• Extracted information
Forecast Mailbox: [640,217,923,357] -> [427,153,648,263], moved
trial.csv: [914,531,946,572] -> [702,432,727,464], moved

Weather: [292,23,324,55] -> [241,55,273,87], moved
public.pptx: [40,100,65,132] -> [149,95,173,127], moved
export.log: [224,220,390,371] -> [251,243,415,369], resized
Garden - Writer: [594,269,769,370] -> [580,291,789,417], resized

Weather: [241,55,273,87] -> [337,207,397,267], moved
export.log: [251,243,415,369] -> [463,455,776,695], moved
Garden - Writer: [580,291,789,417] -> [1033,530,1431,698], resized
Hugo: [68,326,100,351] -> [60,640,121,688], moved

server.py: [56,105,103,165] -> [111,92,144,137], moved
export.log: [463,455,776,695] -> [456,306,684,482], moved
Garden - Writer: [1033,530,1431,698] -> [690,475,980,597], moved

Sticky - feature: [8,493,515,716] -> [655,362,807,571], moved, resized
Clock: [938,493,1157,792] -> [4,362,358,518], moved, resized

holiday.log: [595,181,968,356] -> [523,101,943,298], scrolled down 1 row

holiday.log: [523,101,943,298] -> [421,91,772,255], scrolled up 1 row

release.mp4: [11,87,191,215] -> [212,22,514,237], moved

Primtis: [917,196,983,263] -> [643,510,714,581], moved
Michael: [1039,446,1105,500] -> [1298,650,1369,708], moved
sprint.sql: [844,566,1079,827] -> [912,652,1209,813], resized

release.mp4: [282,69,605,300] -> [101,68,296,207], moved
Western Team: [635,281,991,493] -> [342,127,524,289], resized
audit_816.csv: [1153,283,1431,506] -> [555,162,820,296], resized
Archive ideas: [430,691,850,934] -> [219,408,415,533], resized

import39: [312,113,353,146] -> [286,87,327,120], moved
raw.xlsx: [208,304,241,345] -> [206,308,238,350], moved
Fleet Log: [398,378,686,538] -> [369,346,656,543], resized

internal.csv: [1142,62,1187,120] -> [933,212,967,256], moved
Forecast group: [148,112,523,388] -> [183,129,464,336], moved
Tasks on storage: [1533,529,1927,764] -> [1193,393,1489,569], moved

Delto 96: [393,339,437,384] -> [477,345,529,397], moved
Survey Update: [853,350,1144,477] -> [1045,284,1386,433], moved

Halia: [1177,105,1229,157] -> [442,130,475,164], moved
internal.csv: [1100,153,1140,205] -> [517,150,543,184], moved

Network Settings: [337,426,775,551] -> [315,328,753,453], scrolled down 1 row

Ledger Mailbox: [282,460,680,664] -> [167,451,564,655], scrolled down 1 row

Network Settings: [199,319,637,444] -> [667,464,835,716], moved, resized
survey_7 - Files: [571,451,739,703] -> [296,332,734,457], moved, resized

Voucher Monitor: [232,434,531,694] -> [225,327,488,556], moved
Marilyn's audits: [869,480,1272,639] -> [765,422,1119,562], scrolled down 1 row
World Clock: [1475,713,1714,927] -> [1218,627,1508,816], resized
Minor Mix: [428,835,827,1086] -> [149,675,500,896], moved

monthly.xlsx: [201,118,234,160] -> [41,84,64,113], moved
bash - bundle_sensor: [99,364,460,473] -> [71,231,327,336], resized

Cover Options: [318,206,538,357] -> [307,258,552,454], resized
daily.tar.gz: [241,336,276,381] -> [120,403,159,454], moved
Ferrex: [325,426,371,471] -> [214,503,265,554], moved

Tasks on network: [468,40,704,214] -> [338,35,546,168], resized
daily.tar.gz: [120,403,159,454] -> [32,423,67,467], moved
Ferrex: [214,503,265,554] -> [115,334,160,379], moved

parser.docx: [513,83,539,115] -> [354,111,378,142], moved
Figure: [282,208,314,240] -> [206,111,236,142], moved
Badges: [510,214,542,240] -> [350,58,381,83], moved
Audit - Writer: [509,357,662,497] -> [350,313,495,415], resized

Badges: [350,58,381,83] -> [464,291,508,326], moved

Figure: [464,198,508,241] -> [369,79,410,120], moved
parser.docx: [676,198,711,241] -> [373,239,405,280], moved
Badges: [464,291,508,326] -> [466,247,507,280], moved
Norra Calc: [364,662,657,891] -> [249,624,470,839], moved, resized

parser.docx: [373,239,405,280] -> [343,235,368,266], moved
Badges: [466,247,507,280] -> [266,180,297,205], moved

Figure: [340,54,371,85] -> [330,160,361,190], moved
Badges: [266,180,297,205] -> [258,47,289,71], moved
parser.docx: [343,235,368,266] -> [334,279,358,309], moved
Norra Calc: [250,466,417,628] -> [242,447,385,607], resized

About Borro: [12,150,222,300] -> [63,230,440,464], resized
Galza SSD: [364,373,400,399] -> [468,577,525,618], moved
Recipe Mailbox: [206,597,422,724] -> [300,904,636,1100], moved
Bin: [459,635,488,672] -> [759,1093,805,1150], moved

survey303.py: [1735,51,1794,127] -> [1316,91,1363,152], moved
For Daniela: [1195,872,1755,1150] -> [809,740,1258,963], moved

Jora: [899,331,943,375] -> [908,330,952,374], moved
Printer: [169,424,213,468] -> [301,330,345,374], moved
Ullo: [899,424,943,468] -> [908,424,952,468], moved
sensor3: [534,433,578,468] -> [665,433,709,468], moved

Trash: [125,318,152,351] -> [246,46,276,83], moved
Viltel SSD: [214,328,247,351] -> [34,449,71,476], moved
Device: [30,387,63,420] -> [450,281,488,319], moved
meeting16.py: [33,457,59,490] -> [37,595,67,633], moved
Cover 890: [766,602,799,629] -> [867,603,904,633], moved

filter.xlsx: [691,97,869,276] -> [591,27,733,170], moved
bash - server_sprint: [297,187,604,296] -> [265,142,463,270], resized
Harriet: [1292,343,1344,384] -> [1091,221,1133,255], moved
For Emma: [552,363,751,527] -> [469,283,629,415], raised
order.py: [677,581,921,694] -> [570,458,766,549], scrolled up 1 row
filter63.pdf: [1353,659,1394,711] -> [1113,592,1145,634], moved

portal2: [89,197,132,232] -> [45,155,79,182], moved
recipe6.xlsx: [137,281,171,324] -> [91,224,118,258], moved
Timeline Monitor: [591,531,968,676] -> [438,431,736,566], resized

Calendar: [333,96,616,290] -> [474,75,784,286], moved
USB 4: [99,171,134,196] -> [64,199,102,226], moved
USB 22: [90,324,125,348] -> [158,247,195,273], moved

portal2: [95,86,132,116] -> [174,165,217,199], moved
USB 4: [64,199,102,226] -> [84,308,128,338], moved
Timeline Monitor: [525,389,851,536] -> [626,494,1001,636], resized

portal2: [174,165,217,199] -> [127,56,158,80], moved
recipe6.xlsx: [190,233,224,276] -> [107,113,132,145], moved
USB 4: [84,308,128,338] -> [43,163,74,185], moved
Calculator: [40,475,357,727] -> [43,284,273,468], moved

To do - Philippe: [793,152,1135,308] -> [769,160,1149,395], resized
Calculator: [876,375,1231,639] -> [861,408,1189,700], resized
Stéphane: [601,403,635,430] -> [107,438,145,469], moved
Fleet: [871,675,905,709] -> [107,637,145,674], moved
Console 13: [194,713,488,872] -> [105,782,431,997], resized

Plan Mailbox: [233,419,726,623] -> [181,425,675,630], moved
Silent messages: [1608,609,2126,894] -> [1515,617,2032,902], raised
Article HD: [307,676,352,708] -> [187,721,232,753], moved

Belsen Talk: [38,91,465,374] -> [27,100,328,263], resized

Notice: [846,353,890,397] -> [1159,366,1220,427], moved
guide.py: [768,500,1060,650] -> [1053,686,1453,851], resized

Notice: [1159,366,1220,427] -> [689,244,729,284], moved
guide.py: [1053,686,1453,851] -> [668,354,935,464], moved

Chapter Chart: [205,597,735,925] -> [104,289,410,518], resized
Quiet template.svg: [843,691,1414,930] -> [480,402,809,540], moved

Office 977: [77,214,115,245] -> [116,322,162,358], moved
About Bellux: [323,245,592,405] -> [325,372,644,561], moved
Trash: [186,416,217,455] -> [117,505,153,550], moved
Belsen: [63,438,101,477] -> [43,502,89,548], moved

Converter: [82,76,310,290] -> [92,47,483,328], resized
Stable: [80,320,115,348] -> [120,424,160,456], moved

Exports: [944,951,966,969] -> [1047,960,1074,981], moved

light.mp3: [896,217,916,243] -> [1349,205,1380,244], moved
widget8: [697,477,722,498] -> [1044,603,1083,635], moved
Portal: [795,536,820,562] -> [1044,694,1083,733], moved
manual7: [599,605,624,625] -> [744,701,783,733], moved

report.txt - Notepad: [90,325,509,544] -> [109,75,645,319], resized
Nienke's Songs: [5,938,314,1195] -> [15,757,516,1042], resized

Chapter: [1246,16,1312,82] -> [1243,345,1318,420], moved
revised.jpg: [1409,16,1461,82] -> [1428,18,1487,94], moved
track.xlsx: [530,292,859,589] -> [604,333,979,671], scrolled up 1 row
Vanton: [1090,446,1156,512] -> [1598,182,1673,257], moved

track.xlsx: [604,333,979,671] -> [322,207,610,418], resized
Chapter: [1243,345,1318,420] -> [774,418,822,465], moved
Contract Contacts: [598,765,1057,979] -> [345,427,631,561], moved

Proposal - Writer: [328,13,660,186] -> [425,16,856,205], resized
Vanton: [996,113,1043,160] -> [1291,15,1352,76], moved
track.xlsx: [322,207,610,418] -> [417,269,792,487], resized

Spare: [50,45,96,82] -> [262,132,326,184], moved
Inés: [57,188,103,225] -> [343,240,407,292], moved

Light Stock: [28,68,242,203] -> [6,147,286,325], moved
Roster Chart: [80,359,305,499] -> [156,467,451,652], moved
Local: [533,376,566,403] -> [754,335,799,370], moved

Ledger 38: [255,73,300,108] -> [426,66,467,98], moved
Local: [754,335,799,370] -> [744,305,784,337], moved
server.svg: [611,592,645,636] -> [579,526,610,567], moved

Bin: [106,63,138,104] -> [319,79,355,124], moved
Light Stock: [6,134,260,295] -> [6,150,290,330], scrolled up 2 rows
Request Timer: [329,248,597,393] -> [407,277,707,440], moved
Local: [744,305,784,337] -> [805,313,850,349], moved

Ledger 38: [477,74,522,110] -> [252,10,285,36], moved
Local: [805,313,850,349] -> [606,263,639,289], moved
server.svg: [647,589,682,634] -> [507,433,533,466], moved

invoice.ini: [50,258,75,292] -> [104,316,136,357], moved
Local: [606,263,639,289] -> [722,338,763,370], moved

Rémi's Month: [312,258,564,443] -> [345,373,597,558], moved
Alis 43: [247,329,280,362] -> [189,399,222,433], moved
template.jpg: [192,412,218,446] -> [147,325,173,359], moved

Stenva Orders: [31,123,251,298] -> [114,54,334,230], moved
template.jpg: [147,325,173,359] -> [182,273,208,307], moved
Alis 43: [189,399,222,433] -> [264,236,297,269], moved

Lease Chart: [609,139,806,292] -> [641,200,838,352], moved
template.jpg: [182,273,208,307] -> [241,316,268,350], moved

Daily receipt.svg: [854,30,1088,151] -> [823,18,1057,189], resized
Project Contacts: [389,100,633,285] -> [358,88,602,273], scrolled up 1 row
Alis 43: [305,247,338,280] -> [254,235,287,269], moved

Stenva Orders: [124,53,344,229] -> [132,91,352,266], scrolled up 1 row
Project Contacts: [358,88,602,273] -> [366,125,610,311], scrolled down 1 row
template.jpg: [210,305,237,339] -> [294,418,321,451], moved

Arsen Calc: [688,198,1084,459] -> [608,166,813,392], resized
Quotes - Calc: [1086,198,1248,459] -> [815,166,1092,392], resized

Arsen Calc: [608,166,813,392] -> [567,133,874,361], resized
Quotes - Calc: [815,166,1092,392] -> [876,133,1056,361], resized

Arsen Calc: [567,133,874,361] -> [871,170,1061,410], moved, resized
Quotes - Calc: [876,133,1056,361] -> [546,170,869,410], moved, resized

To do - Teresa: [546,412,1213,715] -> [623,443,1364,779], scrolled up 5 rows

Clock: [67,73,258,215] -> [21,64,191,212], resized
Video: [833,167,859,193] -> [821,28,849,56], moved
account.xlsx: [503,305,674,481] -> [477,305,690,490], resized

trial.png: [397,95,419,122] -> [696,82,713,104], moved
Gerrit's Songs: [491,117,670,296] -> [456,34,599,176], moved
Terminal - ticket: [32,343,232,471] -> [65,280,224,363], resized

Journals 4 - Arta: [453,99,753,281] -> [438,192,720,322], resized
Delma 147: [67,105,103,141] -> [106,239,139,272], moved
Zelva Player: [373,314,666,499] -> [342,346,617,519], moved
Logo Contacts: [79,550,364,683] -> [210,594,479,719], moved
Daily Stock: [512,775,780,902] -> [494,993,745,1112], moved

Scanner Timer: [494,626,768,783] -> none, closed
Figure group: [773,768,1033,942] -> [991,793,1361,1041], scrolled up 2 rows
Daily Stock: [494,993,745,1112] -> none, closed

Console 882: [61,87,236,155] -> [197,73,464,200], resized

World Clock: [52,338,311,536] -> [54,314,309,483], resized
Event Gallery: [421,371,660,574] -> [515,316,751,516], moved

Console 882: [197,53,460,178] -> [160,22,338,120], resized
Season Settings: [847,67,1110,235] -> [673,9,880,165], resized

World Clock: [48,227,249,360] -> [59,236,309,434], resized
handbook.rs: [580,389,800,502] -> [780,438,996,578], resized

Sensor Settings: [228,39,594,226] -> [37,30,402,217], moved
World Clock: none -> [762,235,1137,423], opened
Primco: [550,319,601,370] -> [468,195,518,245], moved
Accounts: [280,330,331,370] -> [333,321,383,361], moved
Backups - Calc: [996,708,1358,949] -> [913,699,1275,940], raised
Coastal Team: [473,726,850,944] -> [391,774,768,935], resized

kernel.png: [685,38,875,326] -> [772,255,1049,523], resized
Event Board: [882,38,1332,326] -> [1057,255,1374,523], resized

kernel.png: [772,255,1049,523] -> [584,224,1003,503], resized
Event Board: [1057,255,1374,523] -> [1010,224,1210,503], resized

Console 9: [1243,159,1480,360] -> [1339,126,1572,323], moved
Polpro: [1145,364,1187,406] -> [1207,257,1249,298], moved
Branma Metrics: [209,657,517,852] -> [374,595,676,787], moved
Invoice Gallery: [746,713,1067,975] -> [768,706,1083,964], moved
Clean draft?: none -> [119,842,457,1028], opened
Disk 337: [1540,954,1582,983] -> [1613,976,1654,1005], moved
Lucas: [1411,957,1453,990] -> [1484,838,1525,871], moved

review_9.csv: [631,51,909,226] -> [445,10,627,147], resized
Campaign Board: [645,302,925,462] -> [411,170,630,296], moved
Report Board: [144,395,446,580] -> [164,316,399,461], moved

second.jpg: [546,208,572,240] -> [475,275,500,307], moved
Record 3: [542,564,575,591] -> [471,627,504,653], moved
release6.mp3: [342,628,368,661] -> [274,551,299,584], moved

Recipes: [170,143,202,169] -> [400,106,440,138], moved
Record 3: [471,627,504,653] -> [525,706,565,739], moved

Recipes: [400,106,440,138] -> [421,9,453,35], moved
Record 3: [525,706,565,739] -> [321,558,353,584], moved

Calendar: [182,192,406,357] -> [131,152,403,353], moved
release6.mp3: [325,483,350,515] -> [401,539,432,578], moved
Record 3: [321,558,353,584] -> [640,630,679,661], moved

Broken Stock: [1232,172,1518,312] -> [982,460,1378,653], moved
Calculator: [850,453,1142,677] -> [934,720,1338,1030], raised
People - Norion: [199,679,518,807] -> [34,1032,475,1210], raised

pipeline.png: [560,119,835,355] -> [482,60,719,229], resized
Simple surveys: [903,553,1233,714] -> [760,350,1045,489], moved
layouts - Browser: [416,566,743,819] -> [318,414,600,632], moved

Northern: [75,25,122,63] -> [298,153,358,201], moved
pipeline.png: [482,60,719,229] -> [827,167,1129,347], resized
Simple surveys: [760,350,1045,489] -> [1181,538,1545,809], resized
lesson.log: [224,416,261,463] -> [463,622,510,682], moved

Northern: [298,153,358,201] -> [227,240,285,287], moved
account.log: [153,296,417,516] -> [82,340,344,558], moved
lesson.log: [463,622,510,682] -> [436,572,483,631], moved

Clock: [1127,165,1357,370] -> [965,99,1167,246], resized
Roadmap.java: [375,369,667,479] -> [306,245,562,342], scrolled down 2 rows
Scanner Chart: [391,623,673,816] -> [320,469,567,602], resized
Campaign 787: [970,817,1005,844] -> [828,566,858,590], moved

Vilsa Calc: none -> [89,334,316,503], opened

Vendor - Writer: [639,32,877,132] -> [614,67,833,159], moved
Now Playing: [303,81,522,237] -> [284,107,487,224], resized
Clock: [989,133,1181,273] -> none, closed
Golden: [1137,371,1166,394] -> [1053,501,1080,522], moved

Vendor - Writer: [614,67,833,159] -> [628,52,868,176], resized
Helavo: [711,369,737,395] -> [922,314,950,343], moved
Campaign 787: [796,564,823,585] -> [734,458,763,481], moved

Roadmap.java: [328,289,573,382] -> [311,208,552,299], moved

• What is needed
Return only the stretch of the material above from the line holding "Figure: [464,198,508,241] ->" through the line holding "parser.docx: [343,235,368,266] ->", copied exactly.

• Answer space
Figure: [464,198,508,241] -> [369,79,410,120], moved
parser.docx: [676,198,711,241] -> [373,239,405,280], moved
Badges: [464,291,508,326] -> [466,247,507,280], moved
Norra Calc: [364,662,657,891] -> [249,624,470,839], moved, resized

parser.docx: [373,239,405,280] -> [343,235,368,266], moved
Badges: [466,247,507,280] -> [266,180,297,205], moved

Figure: [340,54,371,85] -> [330,160,361,190], moved
Badges: [266,180,297,205] -> [258,47,289,71], moved
parser.docx: [343,235,368,266] -> [334,279,358,309], moved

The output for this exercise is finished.